**EXERCISE MATERIAL**

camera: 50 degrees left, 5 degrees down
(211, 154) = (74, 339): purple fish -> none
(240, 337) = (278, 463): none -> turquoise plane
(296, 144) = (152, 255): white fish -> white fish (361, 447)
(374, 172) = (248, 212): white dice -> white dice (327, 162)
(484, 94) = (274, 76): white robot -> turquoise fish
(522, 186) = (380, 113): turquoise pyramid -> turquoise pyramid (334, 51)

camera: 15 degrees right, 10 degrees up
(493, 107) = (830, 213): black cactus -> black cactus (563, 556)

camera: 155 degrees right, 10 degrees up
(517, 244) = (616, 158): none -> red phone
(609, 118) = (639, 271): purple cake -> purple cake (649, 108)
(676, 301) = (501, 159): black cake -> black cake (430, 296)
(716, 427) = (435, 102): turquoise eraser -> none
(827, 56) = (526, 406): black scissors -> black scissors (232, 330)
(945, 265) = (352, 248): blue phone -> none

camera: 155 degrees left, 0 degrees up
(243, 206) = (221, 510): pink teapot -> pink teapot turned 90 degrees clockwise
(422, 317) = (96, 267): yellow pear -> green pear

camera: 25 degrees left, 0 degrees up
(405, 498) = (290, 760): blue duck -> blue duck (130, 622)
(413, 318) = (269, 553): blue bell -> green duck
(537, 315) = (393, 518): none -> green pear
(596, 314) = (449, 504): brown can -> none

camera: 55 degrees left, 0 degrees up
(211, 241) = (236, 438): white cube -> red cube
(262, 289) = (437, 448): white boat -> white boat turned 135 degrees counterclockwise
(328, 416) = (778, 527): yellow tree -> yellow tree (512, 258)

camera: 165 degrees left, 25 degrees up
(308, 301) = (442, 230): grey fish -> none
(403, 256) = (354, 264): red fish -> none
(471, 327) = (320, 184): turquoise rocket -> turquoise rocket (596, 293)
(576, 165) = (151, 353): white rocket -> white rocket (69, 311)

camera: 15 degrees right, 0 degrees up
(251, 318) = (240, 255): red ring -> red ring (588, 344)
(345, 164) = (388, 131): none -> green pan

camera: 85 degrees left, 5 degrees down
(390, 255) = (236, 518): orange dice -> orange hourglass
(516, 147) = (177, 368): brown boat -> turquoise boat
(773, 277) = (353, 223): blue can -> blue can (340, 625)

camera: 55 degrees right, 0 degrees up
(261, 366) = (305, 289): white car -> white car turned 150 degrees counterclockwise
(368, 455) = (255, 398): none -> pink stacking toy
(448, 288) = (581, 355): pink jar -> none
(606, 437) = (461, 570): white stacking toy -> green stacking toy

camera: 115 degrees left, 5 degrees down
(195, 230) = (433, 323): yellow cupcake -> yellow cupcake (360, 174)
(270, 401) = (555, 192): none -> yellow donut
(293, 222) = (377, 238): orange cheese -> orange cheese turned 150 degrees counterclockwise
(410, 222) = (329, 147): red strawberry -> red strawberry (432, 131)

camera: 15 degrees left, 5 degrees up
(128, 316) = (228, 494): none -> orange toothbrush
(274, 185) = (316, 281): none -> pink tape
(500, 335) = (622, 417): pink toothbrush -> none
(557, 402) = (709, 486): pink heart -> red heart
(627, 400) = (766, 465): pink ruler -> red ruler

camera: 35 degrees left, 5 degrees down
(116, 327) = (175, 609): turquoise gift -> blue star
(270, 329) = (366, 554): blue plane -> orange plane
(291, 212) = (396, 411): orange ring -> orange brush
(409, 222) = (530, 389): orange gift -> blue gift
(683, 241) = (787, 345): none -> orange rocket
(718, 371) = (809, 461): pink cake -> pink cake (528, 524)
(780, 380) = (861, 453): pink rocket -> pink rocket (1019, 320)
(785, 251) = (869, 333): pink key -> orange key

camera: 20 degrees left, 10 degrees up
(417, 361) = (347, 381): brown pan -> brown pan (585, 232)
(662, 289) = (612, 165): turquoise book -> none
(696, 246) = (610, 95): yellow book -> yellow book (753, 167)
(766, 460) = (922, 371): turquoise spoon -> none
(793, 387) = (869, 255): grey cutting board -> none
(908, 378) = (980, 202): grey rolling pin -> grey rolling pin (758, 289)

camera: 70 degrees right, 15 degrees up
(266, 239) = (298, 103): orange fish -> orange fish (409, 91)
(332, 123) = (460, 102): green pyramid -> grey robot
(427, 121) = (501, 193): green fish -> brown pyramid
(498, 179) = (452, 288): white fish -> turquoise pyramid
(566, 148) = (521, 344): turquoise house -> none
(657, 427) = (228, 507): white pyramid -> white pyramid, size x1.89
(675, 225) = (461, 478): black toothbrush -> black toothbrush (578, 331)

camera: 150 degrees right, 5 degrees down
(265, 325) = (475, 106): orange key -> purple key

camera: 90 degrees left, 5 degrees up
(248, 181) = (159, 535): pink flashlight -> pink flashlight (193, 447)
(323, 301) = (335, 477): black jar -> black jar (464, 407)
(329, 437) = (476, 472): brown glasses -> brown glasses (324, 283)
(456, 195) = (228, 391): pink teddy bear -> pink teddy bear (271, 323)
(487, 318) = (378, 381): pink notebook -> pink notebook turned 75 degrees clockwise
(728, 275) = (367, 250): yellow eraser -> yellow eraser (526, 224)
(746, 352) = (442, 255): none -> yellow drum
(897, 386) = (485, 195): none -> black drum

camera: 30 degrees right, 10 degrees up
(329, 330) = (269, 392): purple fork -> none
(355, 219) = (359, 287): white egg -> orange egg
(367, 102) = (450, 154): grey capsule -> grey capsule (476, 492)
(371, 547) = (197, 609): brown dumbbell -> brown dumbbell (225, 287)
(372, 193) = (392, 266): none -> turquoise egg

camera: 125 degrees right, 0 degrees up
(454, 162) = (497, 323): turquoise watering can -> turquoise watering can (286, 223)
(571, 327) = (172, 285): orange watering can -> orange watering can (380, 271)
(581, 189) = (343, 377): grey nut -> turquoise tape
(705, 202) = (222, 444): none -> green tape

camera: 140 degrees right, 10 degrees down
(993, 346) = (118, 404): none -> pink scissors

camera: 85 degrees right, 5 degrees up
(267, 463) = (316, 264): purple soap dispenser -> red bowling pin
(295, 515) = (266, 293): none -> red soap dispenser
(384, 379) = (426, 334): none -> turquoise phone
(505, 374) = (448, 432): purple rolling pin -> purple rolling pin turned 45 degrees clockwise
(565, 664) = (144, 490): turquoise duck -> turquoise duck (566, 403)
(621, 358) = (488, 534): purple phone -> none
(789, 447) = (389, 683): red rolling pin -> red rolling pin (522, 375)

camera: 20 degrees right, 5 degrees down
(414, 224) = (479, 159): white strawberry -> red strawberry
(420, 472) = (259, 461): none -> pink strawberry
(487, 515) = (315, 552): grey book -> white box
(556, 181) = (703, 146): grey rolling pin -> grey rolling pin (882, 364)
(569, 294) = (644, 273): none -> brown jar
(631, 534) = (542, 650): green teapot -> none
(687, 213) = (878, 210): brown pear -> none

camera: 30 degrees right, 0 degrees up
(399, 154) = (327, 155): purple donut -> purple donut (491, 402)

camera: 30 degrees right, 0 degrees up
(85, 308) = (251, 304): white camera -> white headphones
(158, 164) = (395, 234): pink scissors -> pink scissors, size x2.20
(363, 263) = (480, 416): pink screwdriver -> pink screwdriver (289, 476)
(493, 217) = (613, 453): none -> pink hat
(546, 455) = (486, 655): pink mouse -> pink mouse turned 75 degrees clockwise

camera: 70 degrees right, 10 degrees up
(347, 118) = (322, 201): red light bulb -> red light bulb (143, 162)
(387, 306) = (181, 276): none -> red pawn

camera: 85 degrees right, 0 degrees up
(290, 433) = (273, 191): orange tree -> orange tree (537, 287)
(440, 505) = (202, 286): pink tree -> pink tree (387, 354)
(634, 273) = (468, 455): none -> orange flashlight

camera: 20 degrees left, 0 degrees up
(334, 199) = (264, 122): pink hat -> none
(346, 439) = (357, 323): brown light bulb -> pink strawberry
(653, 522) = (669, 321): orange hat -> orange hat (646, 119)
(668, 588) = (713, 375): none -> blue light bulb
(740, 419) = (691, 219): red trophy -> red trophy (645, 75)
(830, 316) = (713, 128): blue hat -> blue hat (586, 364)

**YOUR OBJECTIVE**
Give back, unchanged, the run of lines in the listing above that begins at the line containing "camera: 30 degrees right, 10 degrees up" and ends at the line containing "(487, 515) = (315, 552): grey", both included.

**FINISHED EXERCISE**
camera: 30 degrees right, 10 degrees up
(329, 330) = (269, 392): purple fork -> none
(355, 219) = (359, 287): white egg -> orange egg
(367, 102) = (450, 154): grey capsule -> grey capsule (476, 492)
(371, 547) = (197, 609): brown dumbbell -> brown dumbbell (225, 287)
(372, 193) = (392, 266): none -> turquoise egg

camera: 125 degrees right, 0 degrees up
(454, 162) = (497, 323): turquoise watering can -> turquoise watering can (286, 223)
(571, 327) = (172, 285): orange watering can -> orange watering can (380, 271)
(581, 189) = (343, 377): grey nut -> turquoise tape
(705, 202) = (222, 444): none -> green tape

camera: 140 degrees right, 10 degrees down
(993, 346) = (118, 404): none -> pink scissors

camera: 85 degrees right, 5 degrees up
(267, 463) = (316, 264): purple soap dispenser -> red bowling pin
(295, 515) = (266, 293): none -> red soap dispenser
(384, 379) = (426, 334): none -> turquoise phone
(505, 374) = (448, 432): purple rolling pin -> purple rolling pin turned 45 degrees clockwise
(565, 664) = (144, 490): turquoise duck -> turquoise duck (566, 403)
(621, 358) = (488, 534): purple phone -> none
(789, 447) = (389, 683): red rolling pin -> red rolling pin (522, 375)

camera: 20 degrees right, 5 degrees down
(414, 224) = (479, 159): white strawberry -> red strawberry
(420, 472) = (259, 461): none -> pink strawberry
(487, 515) = (315, 552): grey book -> white box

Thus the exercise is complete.